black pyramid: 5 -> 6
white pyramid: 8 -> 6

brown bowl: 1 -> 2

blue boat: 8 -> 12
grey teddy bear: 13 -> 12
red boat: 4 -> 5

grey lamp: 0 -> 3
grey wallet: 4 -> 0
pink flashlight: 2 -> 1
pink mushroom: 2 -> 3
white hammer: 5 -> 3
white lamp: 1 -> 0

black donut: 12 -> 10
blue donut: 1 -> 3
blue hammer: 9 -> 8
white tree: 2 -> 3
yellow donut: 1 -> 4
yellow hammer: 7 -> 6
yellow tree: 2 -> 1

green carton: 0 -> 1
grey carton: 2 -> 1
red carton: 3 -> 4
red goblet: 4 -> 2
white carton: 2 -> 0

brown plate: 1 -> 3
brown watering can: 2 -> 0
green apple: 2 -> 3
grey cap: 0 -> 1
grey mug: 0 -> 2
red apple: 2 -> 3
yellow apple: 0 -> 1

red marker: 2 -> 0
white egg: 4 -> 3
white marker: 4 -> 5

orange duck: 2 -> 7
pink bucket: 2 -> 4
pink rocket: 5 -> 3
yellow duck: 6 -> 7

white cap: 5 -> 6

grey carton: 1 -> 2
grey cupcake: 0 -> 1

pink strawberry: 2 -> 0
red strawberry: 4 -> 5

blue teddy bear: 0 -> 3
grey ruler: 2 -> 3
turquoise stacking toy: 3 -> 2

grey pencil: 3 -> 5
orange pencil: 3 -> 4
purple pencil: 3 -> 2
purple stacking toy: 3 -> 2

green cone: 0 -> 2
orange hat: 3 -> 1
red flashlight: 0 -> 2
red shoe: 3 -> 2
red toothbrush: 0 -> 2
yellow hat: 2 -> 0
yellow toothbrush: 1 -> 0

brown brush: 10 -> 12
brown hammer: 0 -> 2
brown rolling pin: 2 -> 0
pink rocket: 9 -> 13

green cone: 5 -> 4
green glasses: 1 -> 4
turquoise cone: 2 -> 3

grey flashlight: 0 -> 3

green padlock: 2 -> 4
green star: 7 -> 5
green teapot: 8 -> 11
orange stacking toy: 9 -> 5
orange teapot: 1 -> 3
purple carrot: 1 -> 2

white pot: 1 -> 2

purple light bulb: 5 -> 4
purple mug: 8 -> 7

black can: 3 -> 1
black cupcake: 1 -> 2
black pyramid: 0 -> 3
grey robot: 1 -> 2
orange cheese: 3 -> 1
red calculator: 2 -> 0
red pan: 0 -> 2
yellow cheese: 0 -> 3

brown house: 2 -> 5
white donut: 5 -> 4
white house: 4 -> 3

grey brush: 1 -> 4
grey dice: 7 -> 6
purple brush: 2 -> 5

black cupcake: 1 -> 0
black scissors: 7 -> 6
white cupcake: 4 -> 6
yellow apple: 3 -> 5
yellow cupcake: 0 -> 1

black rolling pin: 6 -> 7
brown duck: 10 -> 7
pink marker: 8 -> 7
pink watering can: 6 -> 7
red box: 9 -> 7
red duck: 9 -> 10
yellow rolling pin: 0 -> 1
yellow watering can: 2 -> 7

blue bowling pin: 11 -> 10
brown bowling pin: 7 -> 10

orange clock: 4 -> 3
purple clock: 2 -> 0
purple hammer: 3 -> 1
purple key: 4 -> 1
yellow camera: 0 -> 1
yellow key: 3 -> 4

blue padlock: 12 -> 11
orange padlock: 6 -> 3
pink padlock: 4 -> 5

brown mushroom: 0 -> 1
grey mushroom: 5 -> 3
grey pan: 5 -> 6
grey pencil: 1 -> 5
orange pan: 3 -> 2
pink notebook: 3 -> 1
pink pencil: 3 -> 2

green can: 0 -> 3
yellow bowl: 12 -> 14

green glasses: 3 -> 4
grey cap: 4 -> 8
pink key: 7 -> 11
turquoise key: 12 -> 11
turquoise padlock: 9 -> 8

■ Task directions: Search the data for the string "black" and copy out every line where it is found.

■ Task result:
black pyramid: 5 -> 6
black donut: 12 -> 10
black can: 3 -> 1
black cupcake: 1 -> 2
black pyramid: 0 -> 3
black cupcake: 1 -> 0
black scissors: 7 -> 6
black rolling pin: 6 -> 7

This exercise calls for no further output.